SUPPLIED DATA:
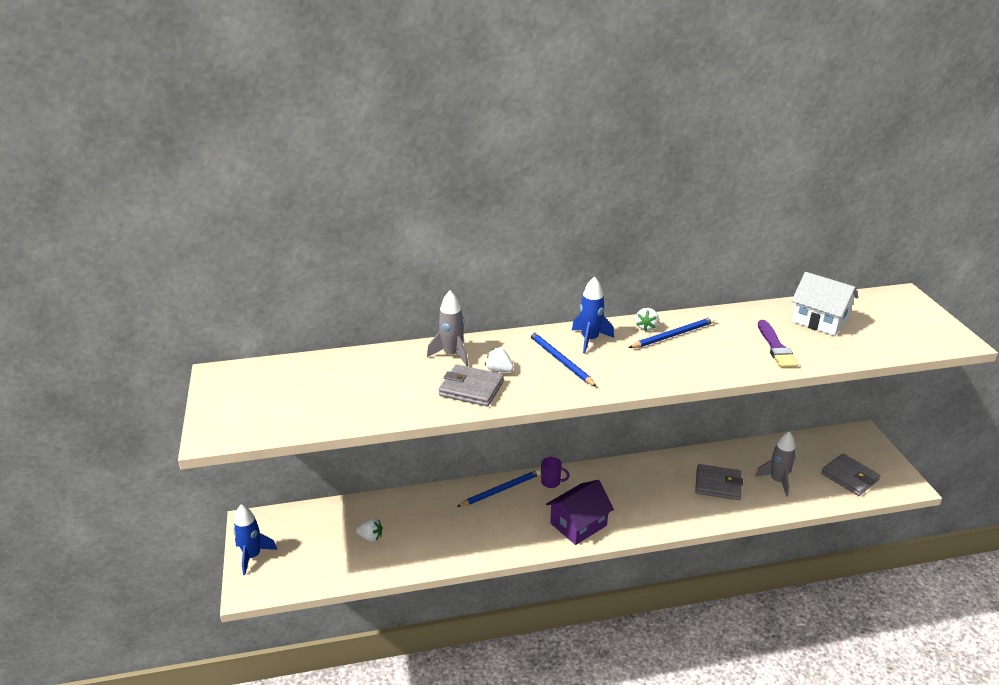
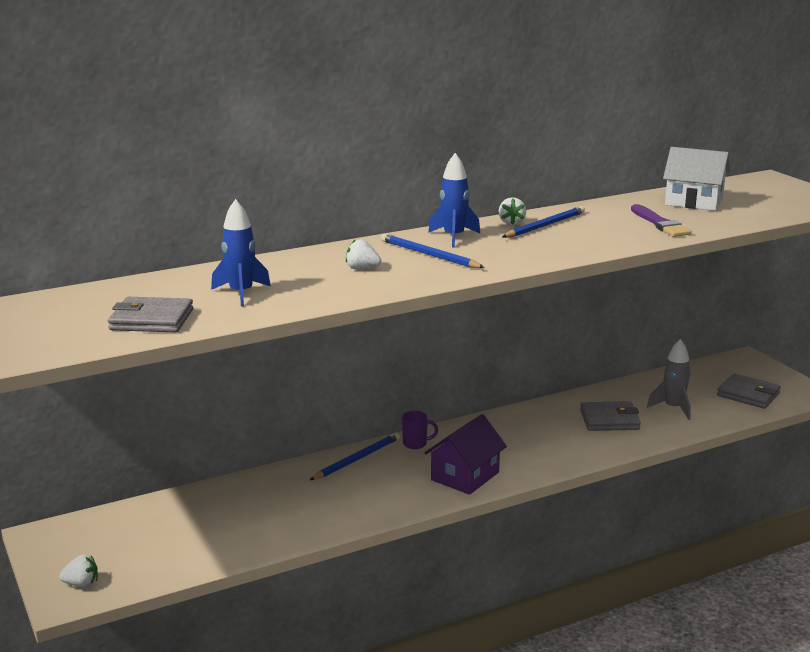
camera: 15 degrees left, 10 degrees down
(252, 556) = (56, 567): blue rocket -> blue rocket (241, 293)
(371, 537) = (210, 525): white strawberry -> white strawberry (81, 584)
(452, 354) = (298, 263): grey rocket -> none
(471, 389) = (338, 285): grey wallet -> grey wallet (151, 320)

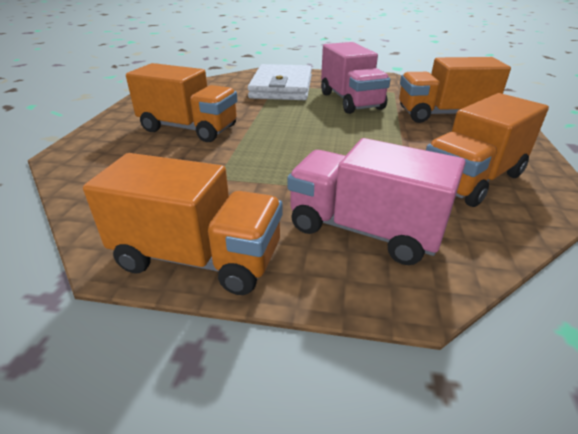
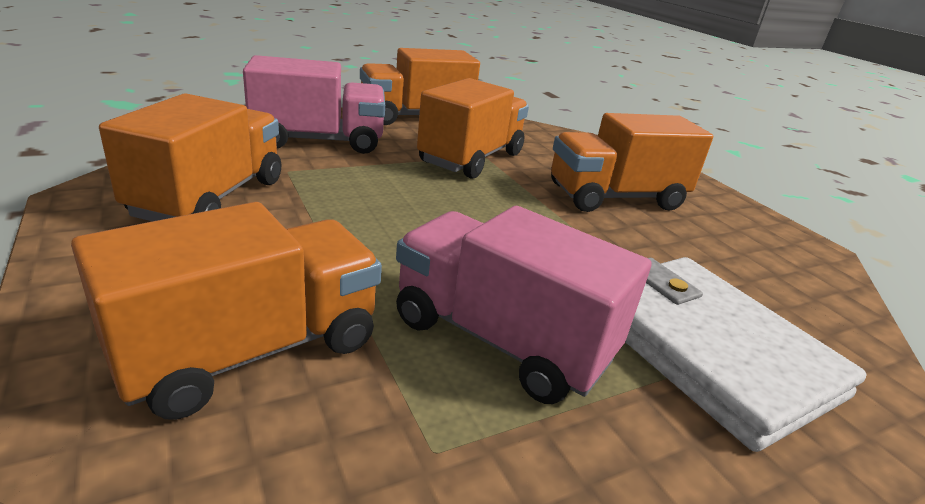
camera: 140 degrees right, 5 degrees down
(234, 177) = (471, 158): none -> orange truck

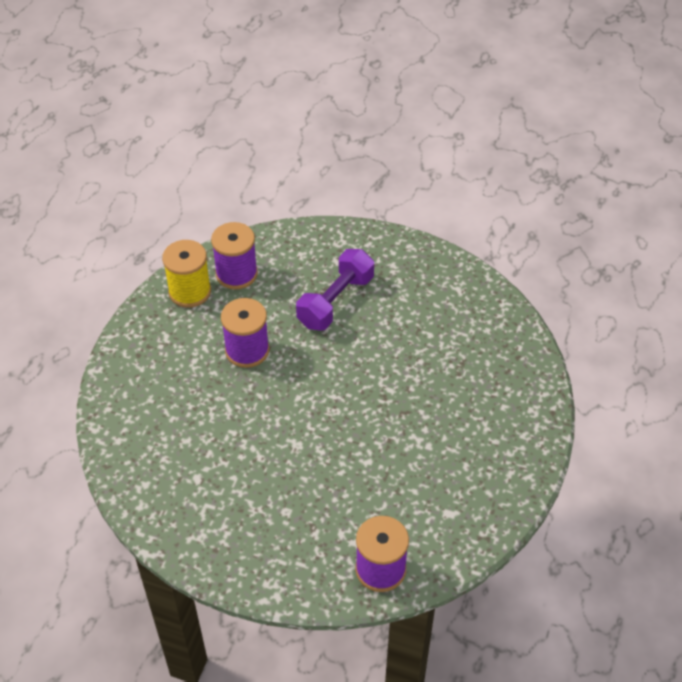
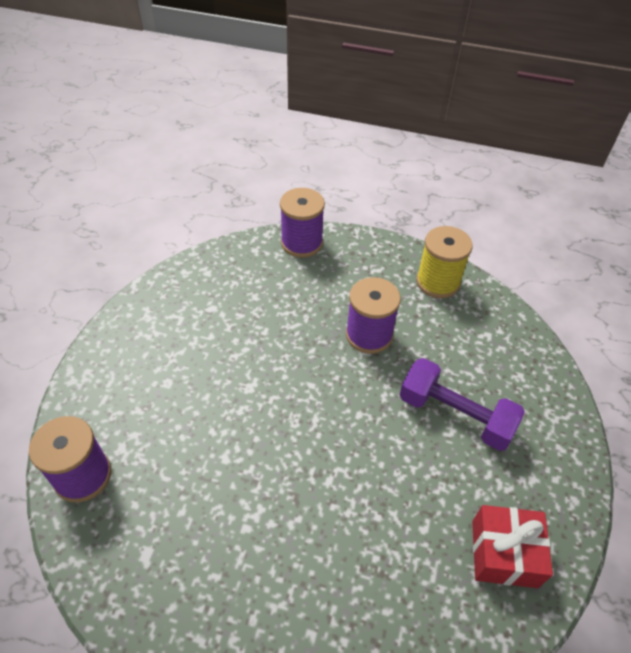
camera: 85 degrees right, 0 degrees up
(236, 274) = (472, 318): purple spool -> purple spool (302, 243)
(447, 292) = (504, 553): none -> red gift

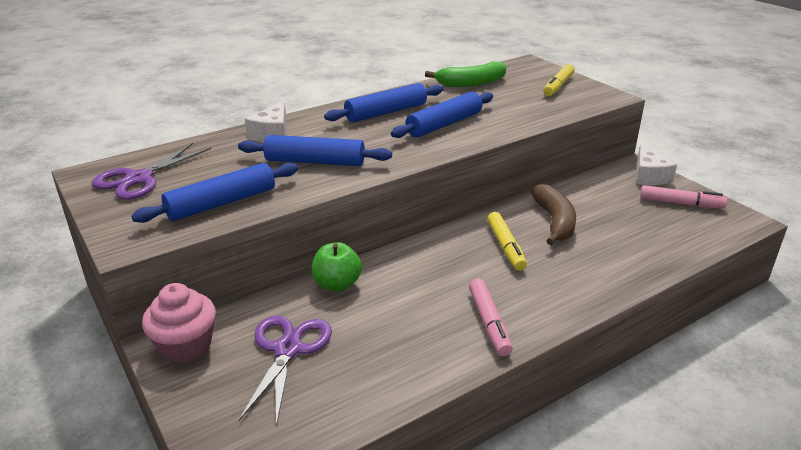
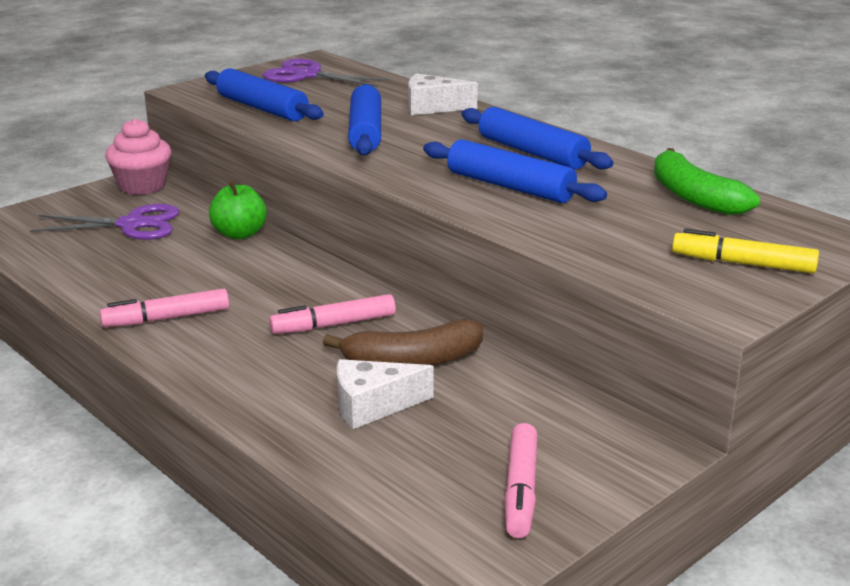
camera: 80 degrees right, 5 degrees down
(505, 247) = (333, 324): yellow marker -> pink marker
(648, 176) = (621, 461): white cheese -> white cheese (372, 406)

THE TASK:
All of the entries above are to be duplicated exactly, with every image left out.

RESPONSE BOX:
camera: 15 degrees left, 10 degrees down
(252, 556) = (56, 567): blue rocket -> blue rocket (241, 293)
(371, 537) = (210, 525): white strawberry -> white strawberry (81, 584)
(452, 354) = (298, 263): grey rocket -> none
(471, 389) = (338, 285): grey wallet -> grey wallet (151, 320)

camera: 140 degrees right, 5 degrees down
(234, 177) = (471, 158): none -> orange truck

camera: 85 degrees right, 0 degrees up
(236, 274) = (472, 318): purple spool -> purple spool (302, 243)
(447, 292) = (504, 553): none -> red gift

camera: 80 degrees right, 5 degrees down
(505, 247) = (333, 324): yellow marker -> pink marker
(648, 176) = (621, 461): white cheese -> white cheese (372, 406)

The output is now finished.